Word for word, restate the lines from the top of the records below through the line with "orange rectangle: (134, 88)", both included, with no pictures in the result.

[Shape position tracking data]

=-=-=

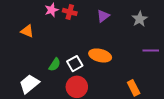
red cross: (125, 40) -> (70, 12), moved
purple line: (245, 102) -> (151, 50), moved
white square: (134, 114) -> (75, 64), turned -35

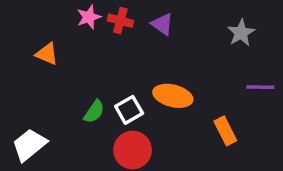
purple triangle: (103, 16) -> (162, 24), moved, turned -48
white trapezoid: (29, 84) -> (29, 145), moved
orange rectangle: (134, 88) -> (225, 131), moved

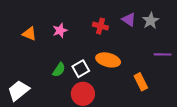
pink star: (89, 17) -> (60, 30), moved
red cross: (120, 21) -> (100, 26), moved
purple triangle: (162, 24) -> (129, 20), moved

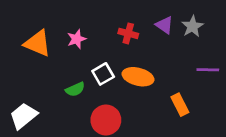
orange triangle: (29, 34) -> (37, 43), size x1.5
white square: (81, 69) -> (103, 74), moved
green semicircle: (59, 70) -> (75, 89), turned 32

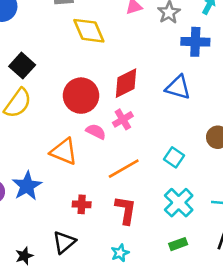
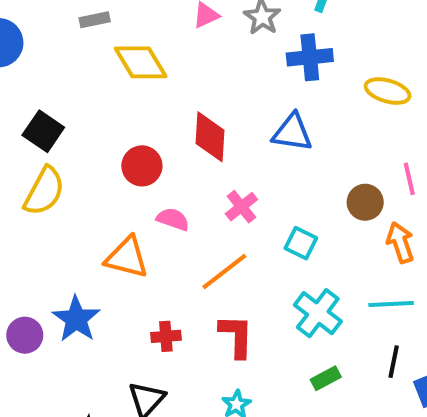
red diamond: (126, 83) -> (210, 137), turned -52
red circle: (81, 96) -> (142, 166), size x0.7
pink cross: (123, 119) -> (241, 207), moved

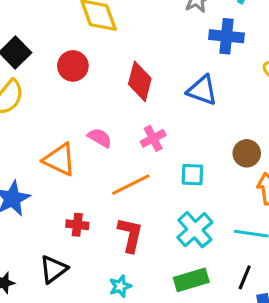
red circle: (142, 166) -> (73, 66), moved
cyan square: (301, 243) -> (192, 175), turned -35
green rectangle: (326, 378) -> (191, 280), size x1.5

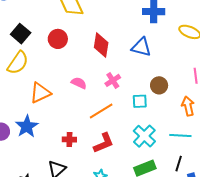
brown circle: (247, 153) -> (159, 85), moved
orange triangle: (60, 160) -> (40, 93), moved, turned -45
red L-shape: (130, 235) -> (104, 143), turned 60

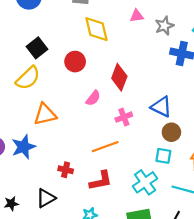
blue triangle: (141, 47) -> (161, 107), moved
pink semicircle: (79, 83) -> (93, 98), moved, turned 91
cyan square: (140, 101) -> (163, 156), moved

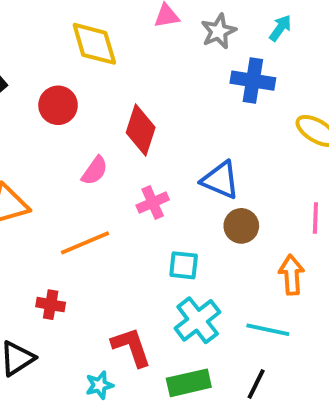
orange line: (105, 147) -> (85, 243), moved
cyan square: (163, 156) -> (184, 265), moved
red L-shape: (101, 181) -> (131, 347), moved, turned -95

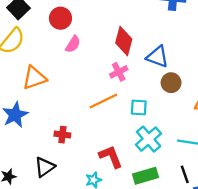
red diamond: (141, 130) -> (124, 41), moved
pink semicircle: (95, 171) -> (73, 44), moved
orange line: (85, 243) -> (103, 101), moved
black line: (256, 384) -> (185, 174), turned -42

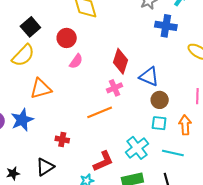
cyan square: (139, 107) -> (159, 123), moved
red L-shape: (111, 157) -> (103, 161), turned 85

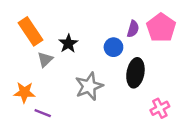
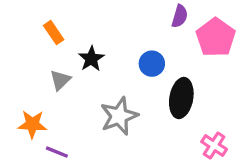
purple semicircle: (133, 29) -> (180, 16), moved
orange rectangle: (31, 31) -> (54, 33), moved, size x0.6
pink cross: (160, 108) -> (214, 145), turned -30

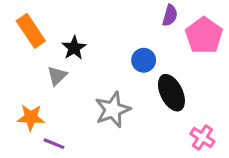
orange rectangle: (54, 33) -> (31, 31), moved, size x1.5
black star: (91, 59) -> (74, 48), moved
black ellipse: (181, 98) -> (171, 93), turned -36

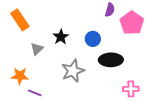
black star: (74, 48) -> (61, 37), moved
black ellipse: (171, 93) -> (111, 60), turned -65
pink cross: (202, 138) -> (131, 89), turned -35

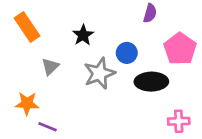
pink pentagon: (132, 23) -> (180, 49), moved
black star: (61, 37) -> (83, 35), moved
gray star: (73, 71) -> (99, 73), moved

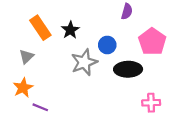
orange rectangle: (27, 27) -> (40, 28), moved
gray triangle: (50, 67) -> (26, 57), moved
orange star: (27, 103) -> (23, 88), turned -30

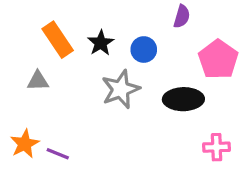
blue circle: (107, 45) -> (144, 50), moved
gray triangle: (26, 57) -> (38, 81), turned 42
orange star: (23, 88) -> (25, 144), moved

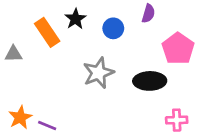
black star: (101, 43) -> (75, 19), moved
blue circle: (144, 50) -> (113, 28), moved
gray triangle: (38, 81) -> (13, 54), moved

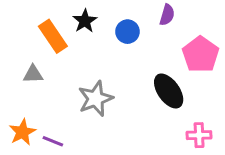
gray triangle: (13, 54) -> (33, 74), moved
gray star: (98, 73) -> (96, 99), moved
black ellipse: (150, 81) -> (169, 91), turned 56

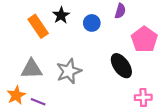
gray triangle: (33, 74) -> (32, 69), moved, size x1.5

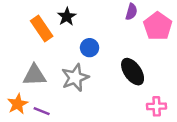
blue circle: (92, 23) -> (90, 48), moved
pink pentagon: (144, 39) -> (158, 26), moved

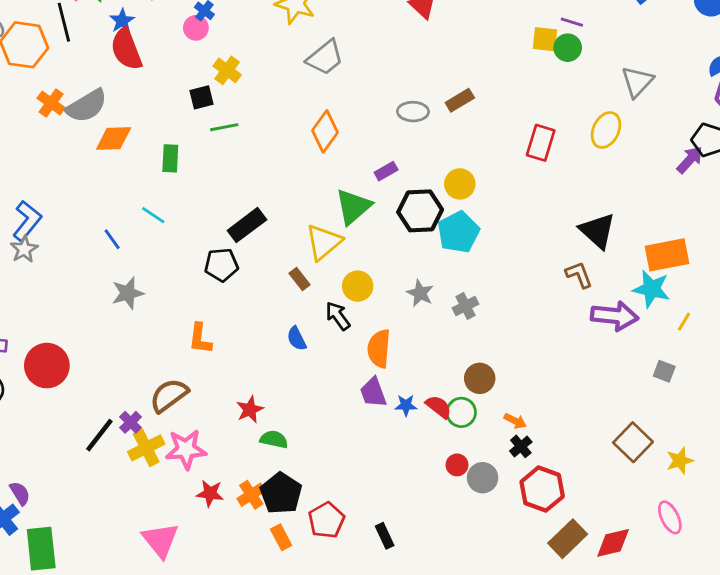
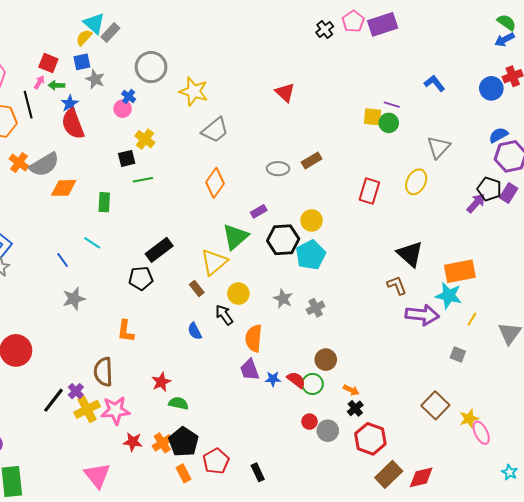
brown semicircle: (169, 395) -> (103, 372), turned -56
pink ellipse: (670, 517) -> (481, 433), moved

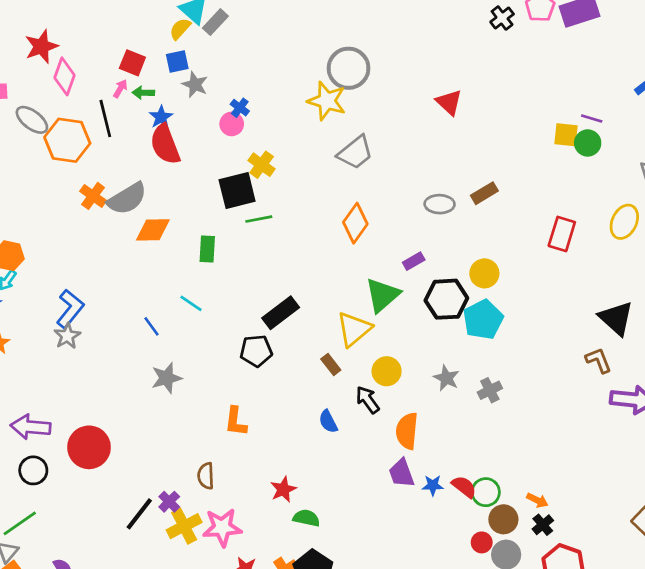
gray circle: (151, 67) -> (349, 68), moved
black square: (127, 158) -> (237, 191), size x1.6
brown circle: (326, 360) -> (503, 519), moved
brown semicircle: (103, 372) -> (206, 476), size x0.7

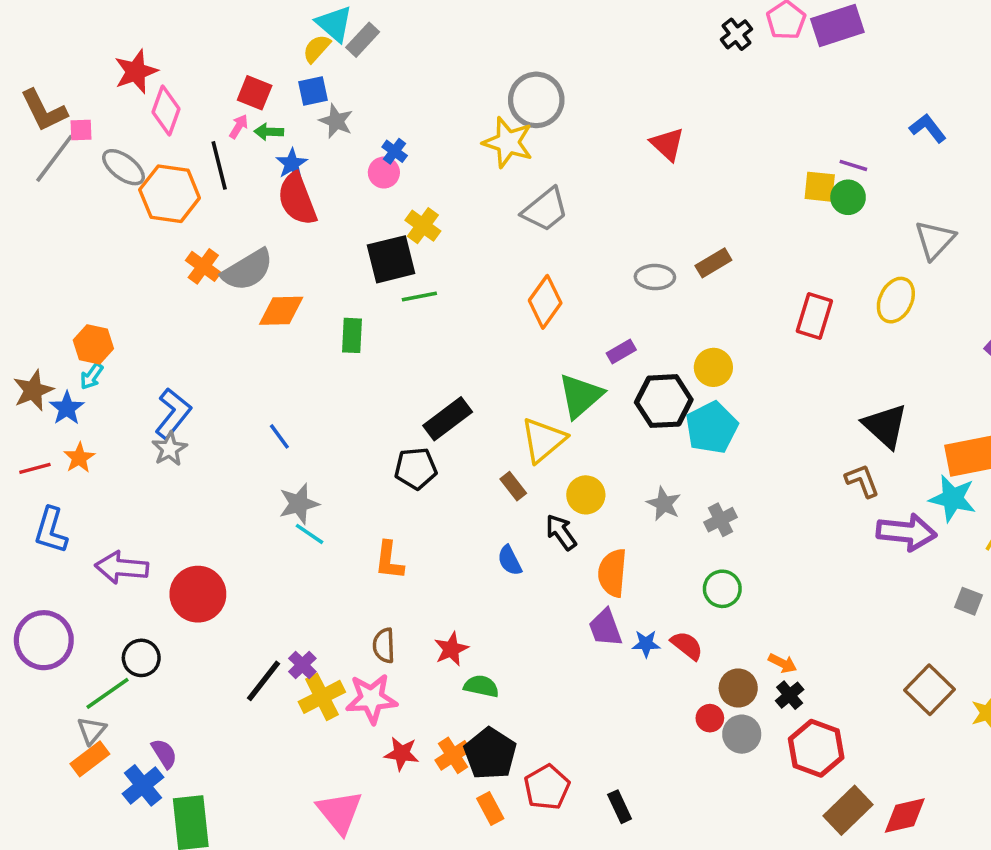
cyan line: (191, 303) -> (309, 534), moved
black circle: (33, 470) -> (141, 658), moved
brown semicircle: (206, 476) -> (384, 645), moved
green circle: (486, 492) -> (722, 589), moved

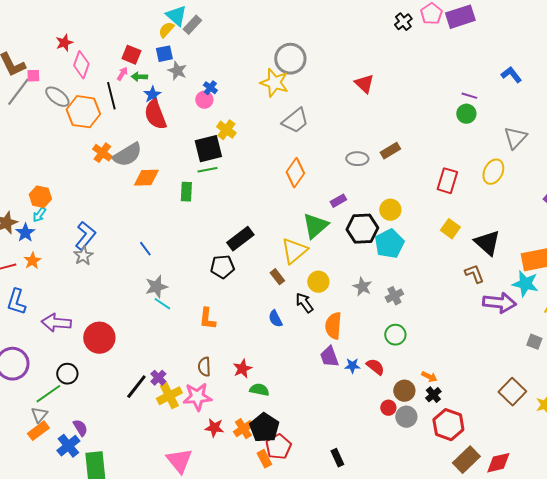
red star: (136, 72) -> (64, 43), size x0.7
yellow square: (820, 187) -> (450, 229), moved, turned 30
green line: (419, 297) -> (207, 170), moved
red pentagon: (547, 787) -> (278, 447), moved

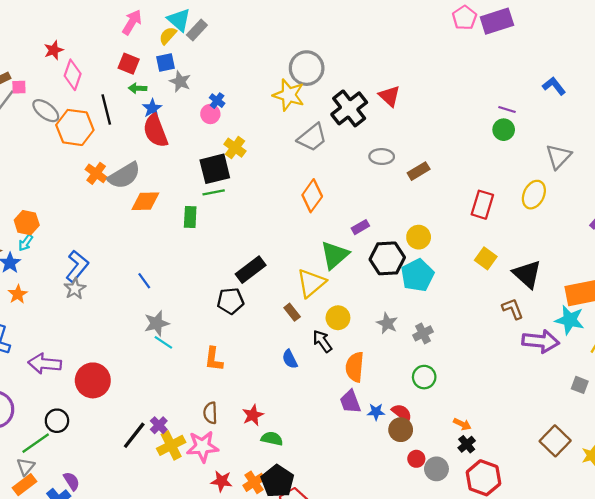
black cross: (403, 22) -> (349, 108), moved, size x1.8
pink arrow: (122, 74) -> (132, 22), moved, size x1.6
gray ellipse: (357, 159) -> (382, 157), moved
brown circle: (404, 391) -> (401, 430), moved

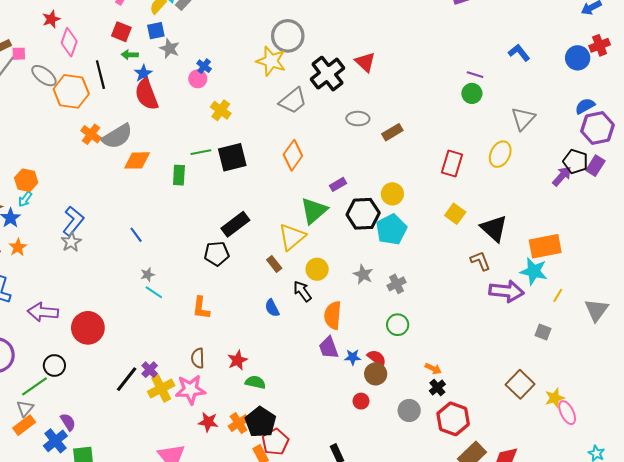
black square: (215, 169) -> (232, 157), moved
gray star: (157, 323) -> (148, 274), size x0.6
red circle: (416, 459) -> (361, 401), moved

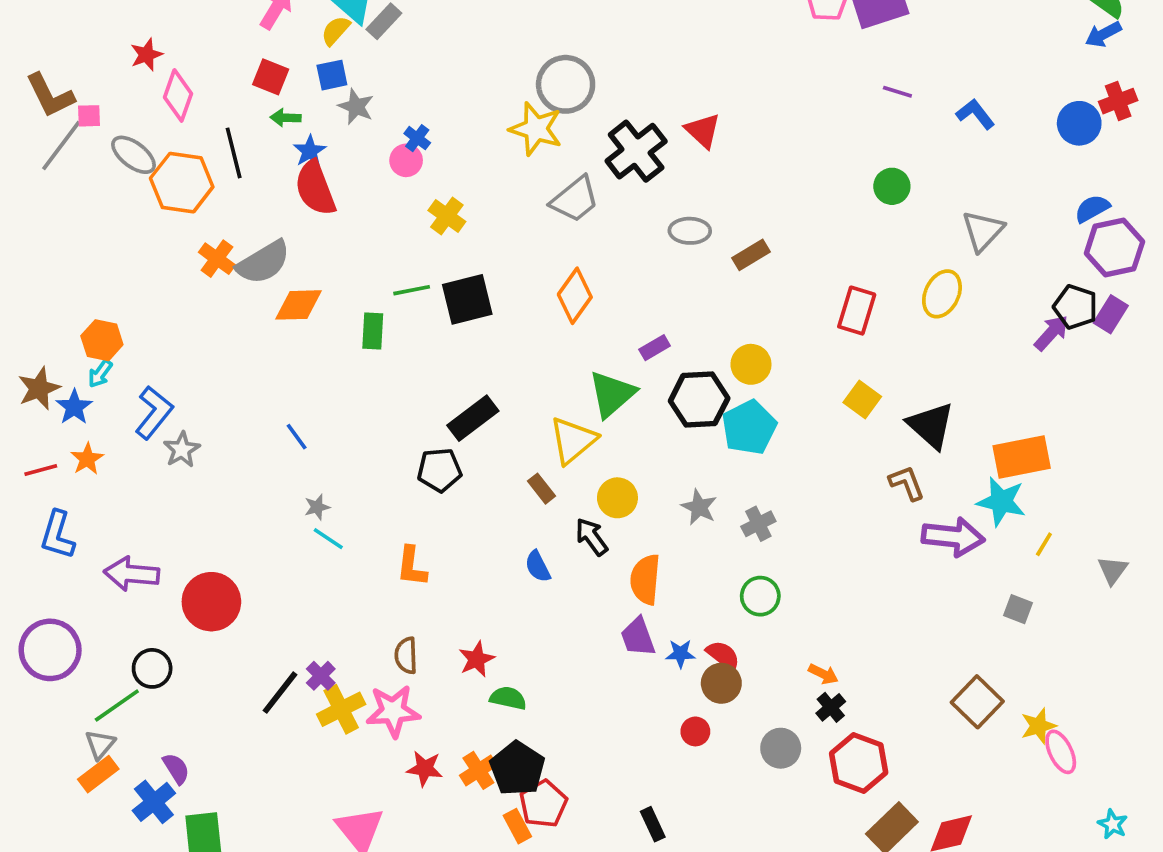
purple line: (475, 75) -> (897, 92), moved
blue L-shape: (73, 221) -> (154, 413), moved
gray triangle: (596, 310) -> (1113, 570), size x0.7

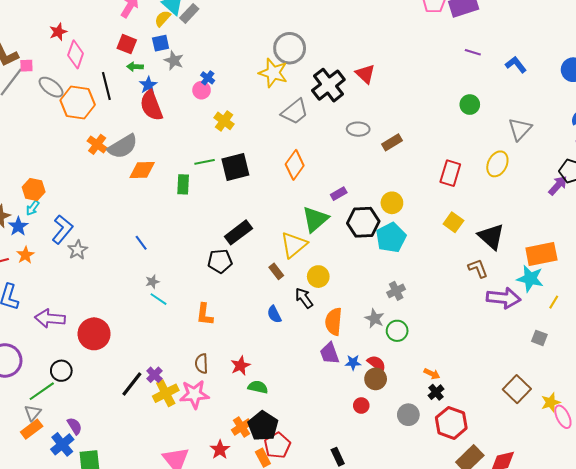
gray star: (699, 507) -> (375, 318), moved
red star: (425, 769) -> (220, 450), moved, turned 30

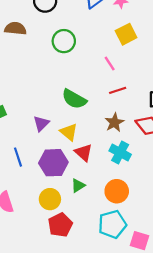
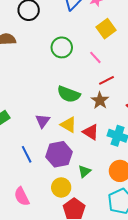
green circle: (64, 41) -> (62, 47), moved
brown star: (114, 122) -> (100, 100), moved
red triangle: (84, 153) -> (91, 132), moved

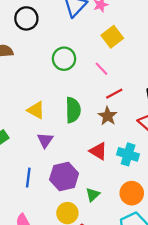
green semicircle: (69, 94) -> (73, 110), turned -110
yellow triangle: (68, 125) -> (36, 110), moved
blue line: (27, 154) -> (28, 178), turned 36

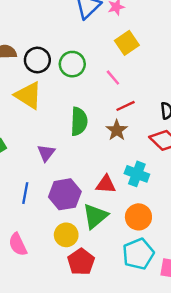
black circle: (26, 18) -> (37, 60), moved
yellow triangle: (36, 110) -> (28, 95), moved, size x1.4
red triangle: (98, 151) -> (106, 184), moved, turned -30
green triangle: (93, 195) -> (95, 216), size x1.6

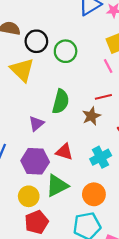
pink line: (113, 78) -> (108, 66), moved
purple triangle: (46, 153) -> (36, 124), moved
cyan cross: (137, 174) -> (101, 157), turned 30
red triangle: (106, 184) -> (64, 152), moved

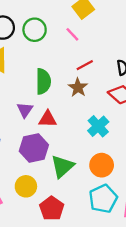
pink line: (108, 66) -> (72, 34), moved
red triangle: (64, 152) -> (48, 119), moved
yellow circle: (29, 196) -> (26, 186), moved

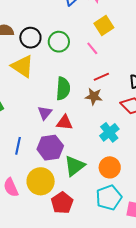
brown star: (78, 88) -> (94, 96), turned -30
yellow circle: (26, 186) -> (41, 181), size x1.4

=-=-=

Solution to this task
red cross: (125, 40) -> (70, 12), moved
purple line: (245, 102) -> (151, 50), moved
white square: (134, 114) -> (75, 64), turned -35

purple triangle: (103, 16) -> (162, 24), moved, turned -48
white trapezoid: (29, 84) -> (29, 145), moved
orange rectangle: (134, 88) -> (225, 131), moved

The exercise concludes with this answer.